- WORK TO BE COMPLETED
From the lines below, pull out each one that contains the string "tuplet" and copy it in full. A match must have the same capitalization.

--- Begin AVAILABLE DATA ---

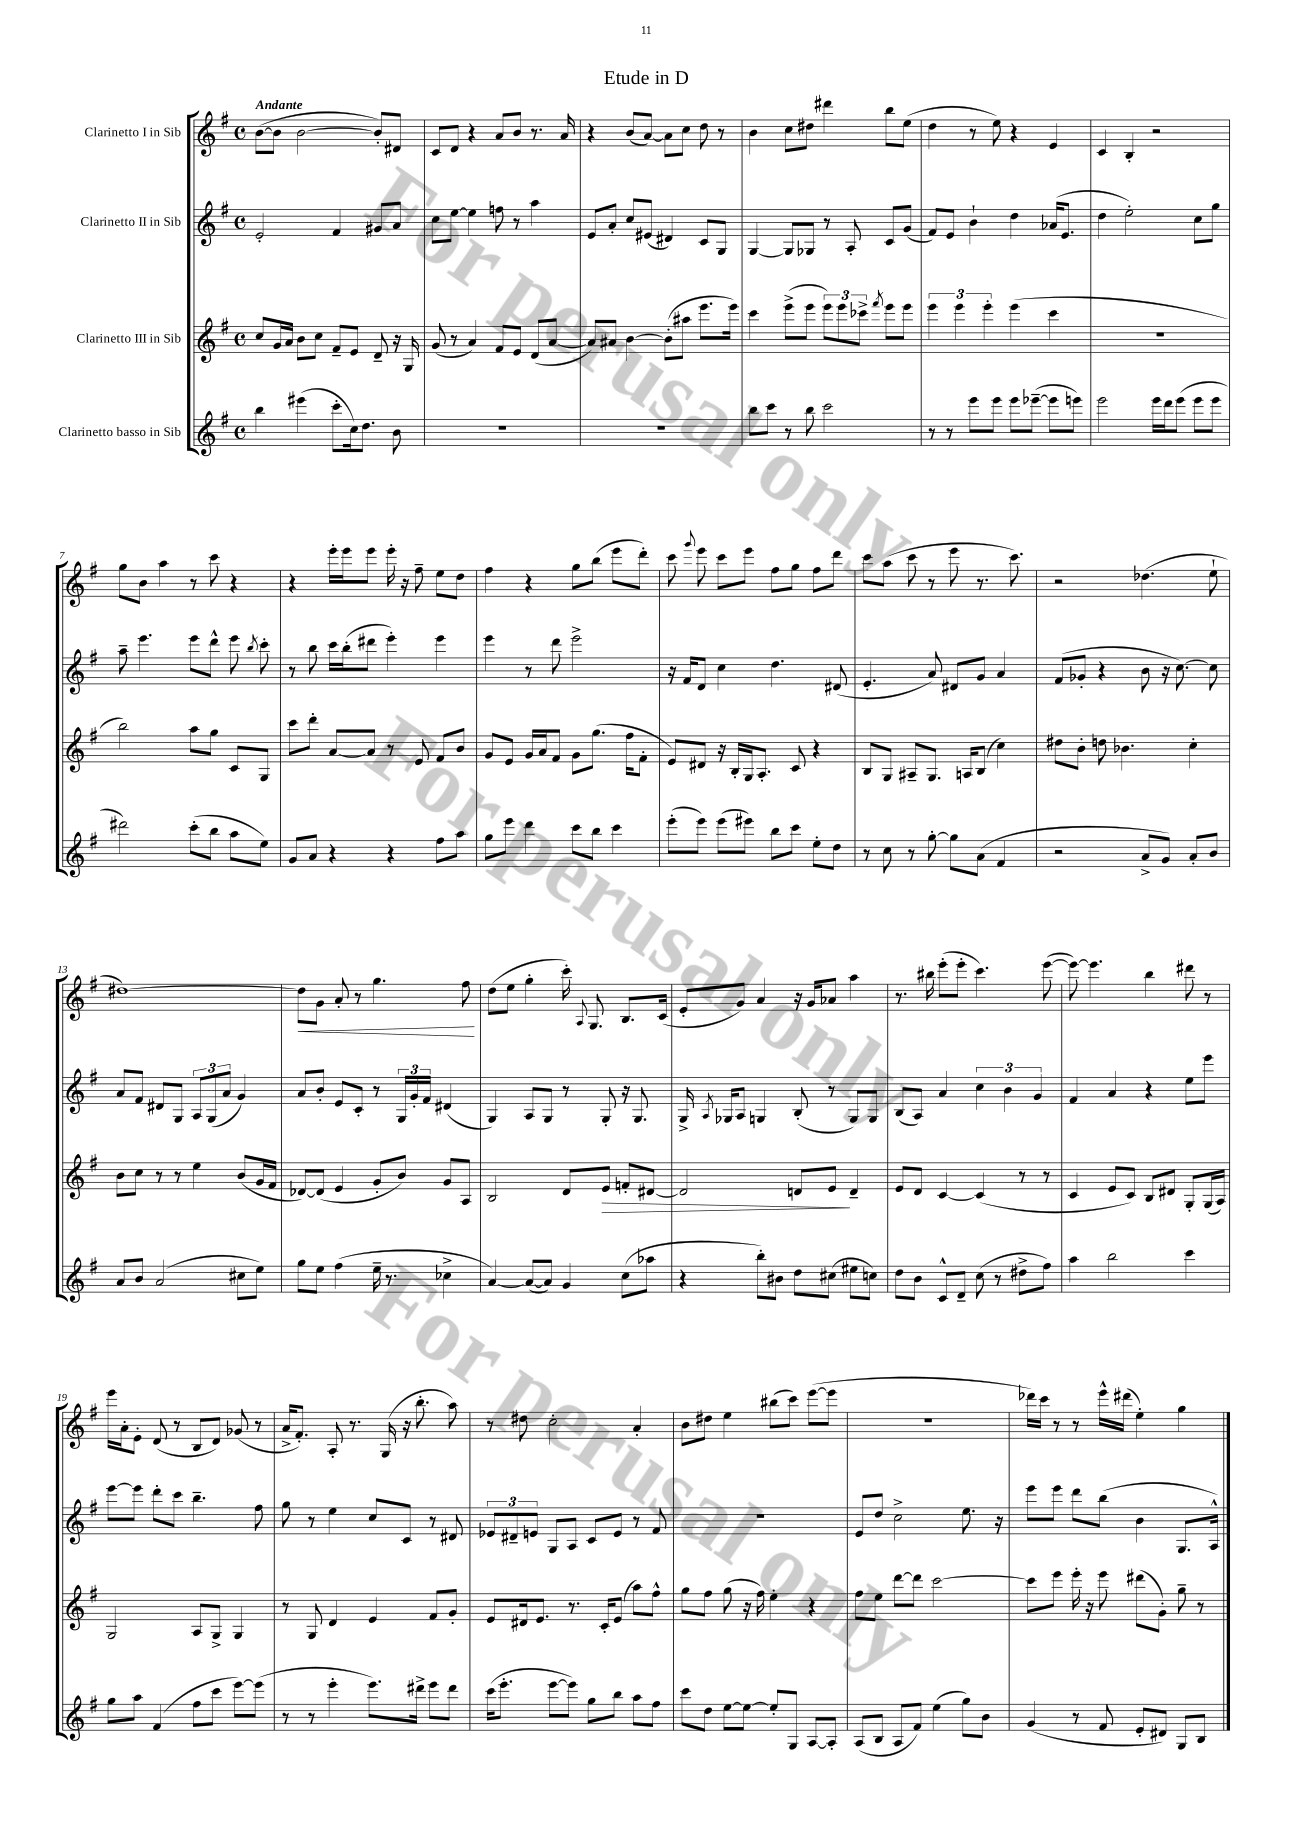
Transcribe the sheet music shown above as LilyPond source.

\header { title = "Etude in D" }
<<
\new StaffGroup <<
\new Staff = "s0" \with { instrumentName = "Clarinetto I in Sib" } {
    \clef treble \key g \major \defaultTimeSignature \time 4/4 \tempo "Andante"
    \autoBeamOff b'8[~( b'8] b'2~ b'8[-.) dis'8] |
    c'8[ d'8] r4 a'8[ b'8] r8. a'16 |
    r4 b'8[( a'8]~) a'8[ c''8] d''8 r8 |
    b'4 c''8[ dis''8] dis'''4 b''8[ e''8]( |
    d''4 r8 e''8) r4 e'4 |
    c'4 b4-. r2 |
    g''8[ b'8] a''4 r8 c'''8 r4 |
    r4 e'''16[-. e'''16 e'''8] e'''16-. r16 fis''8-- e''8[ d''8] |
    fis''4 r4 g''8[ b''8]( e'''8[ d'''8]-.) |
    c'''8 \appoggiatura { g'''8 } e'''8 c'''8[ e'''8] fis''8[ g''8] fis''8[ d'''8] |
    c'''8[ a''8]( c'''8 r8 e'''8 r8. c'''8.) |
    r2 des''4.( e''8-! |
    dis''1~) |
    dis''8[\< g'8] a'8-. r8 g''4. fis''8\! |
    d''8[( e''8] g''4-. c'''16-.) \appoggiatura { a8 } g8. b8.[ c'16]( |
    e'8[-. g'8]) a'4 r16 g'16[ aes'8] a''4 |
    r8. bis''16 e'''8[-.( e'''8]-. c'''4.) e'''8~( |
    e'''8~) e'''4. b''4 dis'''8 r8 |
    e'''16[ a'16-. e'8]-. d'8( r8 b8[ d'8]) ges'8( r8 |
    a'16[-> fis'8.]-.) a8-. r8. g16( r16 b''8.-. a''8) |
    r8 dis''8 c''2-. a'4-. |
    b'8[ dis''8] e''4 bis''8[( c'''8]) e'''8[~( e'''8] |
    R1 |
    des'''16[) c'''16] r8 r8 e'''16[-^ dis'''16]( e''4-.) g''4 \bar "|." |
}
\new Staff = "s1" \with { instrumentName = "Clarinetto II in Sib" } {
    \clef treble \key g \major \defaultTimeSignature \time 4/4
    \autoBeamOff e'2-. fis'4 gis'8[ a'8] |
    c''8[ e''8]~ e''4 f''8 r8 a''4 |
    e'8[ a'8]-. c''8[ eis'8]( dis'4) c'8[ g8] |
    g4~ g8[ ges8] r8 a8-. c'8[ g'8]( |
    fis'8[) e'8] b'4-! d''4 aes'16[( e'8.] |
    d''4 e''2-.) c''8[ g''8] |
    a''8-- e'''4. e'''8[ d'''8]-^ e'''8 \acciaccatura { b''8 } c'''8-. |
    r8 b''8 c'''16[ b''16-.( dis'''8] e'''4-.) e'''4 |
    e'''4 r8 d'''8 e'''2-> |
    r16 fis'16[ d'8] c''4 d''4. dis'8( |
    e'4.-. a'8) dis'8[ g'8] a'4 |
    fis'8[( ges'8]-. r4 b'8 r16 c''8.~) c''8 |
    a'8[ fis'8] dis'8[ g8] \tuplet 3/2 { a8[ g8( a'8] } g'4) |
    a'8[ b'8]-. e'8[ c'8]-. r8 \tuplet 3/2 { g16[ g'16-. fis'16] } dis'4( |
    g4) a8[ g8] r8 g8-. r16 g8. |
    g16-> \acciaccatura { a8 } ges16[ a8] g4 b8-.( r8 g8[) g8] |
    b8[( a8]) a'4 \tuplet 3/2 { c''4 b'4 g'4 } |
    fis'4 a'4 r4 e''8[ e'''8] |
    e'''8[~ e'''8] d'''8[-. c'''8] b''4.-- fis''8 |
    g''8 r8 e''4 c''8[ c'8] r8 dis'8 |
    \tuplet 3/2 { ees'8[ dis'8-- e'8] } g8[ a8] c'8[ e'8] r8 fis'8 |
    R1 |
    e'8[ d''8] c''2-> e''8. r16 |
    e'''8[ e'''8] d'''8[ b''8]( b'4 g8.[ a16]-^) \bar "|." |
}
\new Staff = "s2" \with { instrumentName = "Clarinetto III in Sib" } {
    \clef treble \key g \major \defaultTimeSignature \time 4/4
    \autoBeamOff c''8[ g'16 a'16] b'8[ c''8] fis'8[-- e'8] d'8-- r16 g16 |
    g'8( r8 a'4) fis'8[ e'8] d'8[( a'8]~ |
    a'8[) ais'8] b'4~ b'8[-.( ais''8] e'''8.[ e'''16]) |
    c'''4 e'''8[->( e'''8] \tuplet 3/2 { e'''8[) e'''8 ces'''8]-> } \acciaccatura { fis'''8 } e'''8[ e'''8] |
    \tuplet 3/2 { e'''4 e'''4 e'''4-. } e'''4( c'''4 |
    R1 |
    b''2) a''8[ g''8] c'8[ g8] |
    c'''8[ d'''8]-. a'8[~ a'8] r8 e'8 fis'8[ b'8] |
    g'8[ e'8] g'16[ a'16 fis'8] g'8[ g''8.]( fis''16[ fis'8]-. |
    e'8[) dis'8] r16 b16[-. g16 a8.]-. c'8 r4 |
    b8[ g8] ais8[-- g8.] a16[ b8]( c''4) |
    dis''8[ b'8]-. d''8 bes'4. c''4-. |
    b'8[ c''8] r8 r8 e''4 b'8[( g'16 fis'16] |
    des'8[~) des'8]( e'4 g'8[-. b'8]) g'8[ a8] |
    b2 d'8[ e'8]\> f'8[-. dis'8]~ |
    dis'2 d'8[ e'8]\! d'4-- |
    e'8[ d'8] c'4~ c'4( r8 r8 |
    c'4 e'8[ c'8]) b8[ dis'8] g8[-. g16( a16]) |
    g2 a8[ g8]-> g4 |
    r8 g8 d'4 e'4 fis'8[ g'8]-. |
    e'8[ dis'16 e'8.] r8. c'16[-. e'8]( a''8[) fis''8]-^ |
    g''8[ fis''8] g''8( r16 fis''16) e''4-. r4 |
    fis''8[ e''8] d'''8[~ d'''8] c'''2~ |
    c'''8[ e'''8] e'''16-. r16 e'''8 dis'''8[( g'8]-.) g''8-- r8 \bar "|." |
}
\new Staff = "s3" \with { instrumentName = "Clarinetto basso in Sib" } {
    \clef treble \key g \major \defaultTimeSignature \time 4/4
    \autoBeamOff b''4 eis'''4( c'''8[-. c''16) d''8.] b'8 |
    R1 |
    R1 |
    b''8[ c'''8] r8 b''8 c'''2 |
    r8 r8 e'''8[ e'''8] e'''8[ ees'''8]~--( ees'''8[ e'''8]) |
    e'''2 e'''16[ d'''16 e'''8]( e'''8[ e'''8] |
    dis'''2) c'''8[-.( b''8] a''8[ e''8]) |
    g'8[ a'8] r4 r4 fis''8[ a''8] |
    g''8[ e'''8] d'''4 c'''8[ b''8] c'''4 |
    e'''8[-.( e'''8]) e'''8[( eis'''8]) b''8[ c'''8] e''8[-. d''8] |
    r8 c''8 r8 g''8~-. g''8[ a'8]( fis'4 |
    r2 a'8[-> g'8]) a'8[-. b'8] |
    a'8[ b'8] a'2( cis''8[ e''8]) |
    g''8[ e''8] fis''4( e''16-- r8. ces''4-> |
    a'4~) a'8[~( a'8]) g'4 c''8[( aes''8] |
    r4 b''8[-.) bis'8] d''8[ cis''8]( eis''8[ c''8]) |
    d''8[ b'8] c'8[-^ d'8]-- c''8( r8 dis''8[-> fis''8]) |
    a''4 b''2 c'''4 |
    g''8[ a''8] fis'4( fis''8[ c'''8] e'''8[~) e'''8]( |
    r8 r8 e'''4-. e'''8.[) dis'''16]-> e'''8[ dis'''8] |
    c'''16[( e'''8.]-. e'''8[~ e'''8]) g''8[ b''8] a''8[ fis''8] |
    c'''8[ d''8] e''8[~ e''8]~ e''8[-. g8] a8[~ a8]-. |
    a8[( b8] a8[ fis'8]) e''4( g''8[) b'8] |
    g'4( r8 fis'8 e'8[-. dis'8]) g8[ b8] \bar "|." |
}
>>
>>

--- End AVAILABLE DATA ---

- ANSWER BELOW
    a'8[ fis'8] dis'8[ g8] \tuplet 3/2 { a8[ g8( a'8] } g'4) |
    a'8[ b'8]-. e'8[ c'8]-. r8 \tuplet 3/2 { g16[ g'16-. fis'16] } dis'4( |
    b8[( a8]) a'4 \tuplet 3/2 { c''4 b'4 g'4 } |
    \tuplet 3/2 { ees'8[ dis'8-- e'8] } g8[ a8] c'8[ e'8] r8 fis'8 |
    c'''4 e'''8[->( e'''8] \tuplet 3/2 { e'''8[) e'''8 ces'''8]-> } \acciaccatura { fis'''8 } e'''8[ e'''8] |
    \tuplet 3/2 { e'''4 e'''4 e'''4-. } e'''4( c'''4 |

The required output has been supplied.